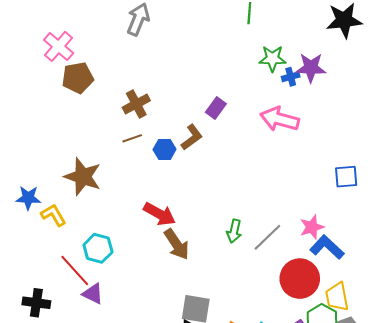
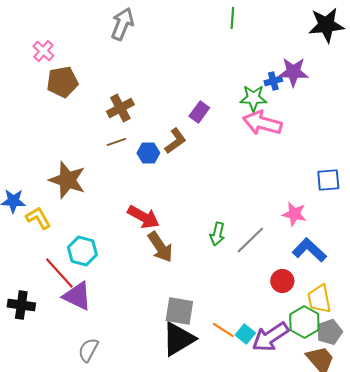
pink cross: (59, 46) -> (43, 51), size x0.7
green star: (272, 59) -> (253, 98), moved
pink star: (312, 227) -> (294, 214), moved, turned 30
red circle: (300, 279) -> (282, 281), size x0.6
purple triangle: (93, 294) -> (77, 296), size x1.4

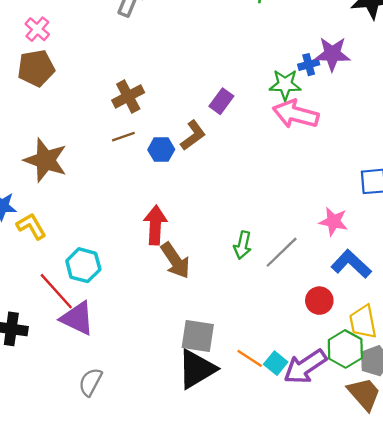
brown pentagon: (62, 82) -> (36, 68), moved
brown star: (67, 180) -> (46, 160), moved
red arrow: (143, 217) -> (155, 225), turned -116

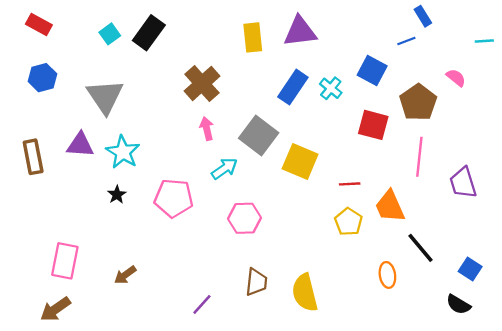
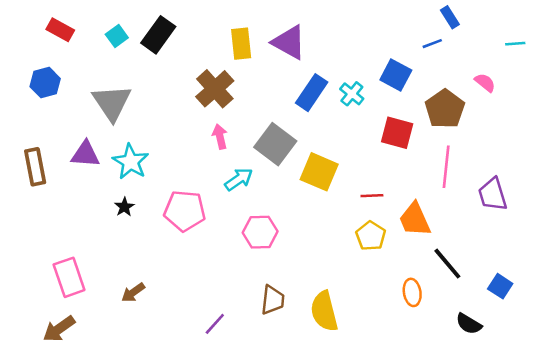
red rectangle: (39, 24) -> (60, 30), moved
purple triangle: (300, 32) -> (289, 42), moved, turned 36
yellow rectangle: (253, 37) -> (241, 44), moved
pink rectangle: (65, 261) -> (69, 277), turned -30
black semicircle: (458, 304) -> (469, 324), moved

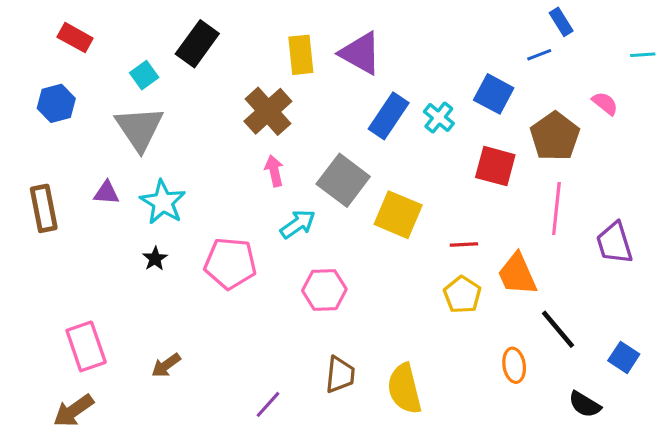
cyan square: (117, 36) -> (144, 75), moved
purple triangle: (85, 154) -> (106, 193), size x0.7

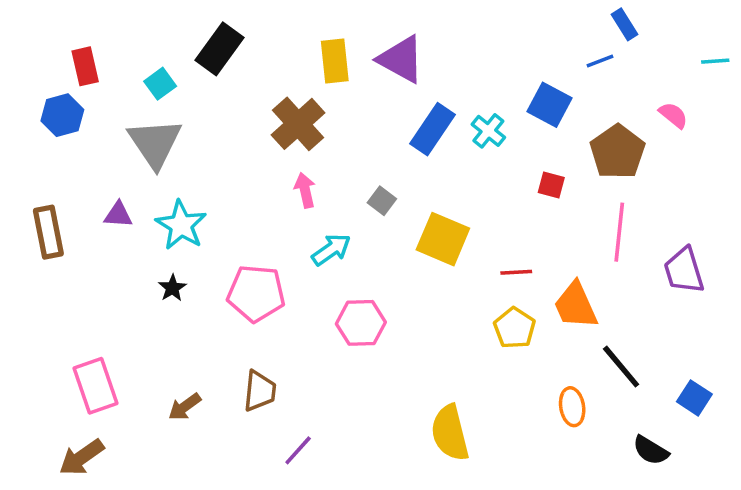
red rectangle: (75, 38) -> (85, 66), moved, turned 48
red square: (495, 166) -> (551, 185), size x0.6
gray square: (343, 180) -> (382, 201), size x0.5
brown trapezoid: (340, 375) -> (260, 391), moved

About this exercise: With the images left out, set down every entry exactly.

Exercise result:
pink cross: (59, 46) -> (43, 51), size x0.7
green star: (272, 59) -> (253, 98), moved
pink star: (312, 227) -> (294, 214), moved, turned 30
red circle: (300, 279) -> (282, 281), size x0.6
purple triangle: (93, 294) -> (77, 296), size x1.4

brown pentagon: (62, 82) -> (36, 68), moved
brown star: (67, 180) -> (46, 160), moved
red arrow: (143, 217) -> (155, 225), turned -116

red rectangle: (39, 24) -> (60, 30), moved
purple triangle: (300, 32) -> (289, 42), moved, turned 36
yellow rectangle: (253, 37) -> (241, 44), moved
pink rectangle: (65, 261) -> (69, 277), turned -30
black semicircle: (458, 304) -> (469, 324), moved

cyan square: (117, 36) -> (144, 75), moved
purple triangle: (85, 154) -> (106, 193), size x0.7

red rectangle: (75, 38) -> (85, 66), moved, turned 48
red square: (495, 166) -> (551, 185), size x0.6
gray square: (343, 180) -> (382, 201), size x0.5
brown trapezoid: (340, 375) -> (260, 391), moved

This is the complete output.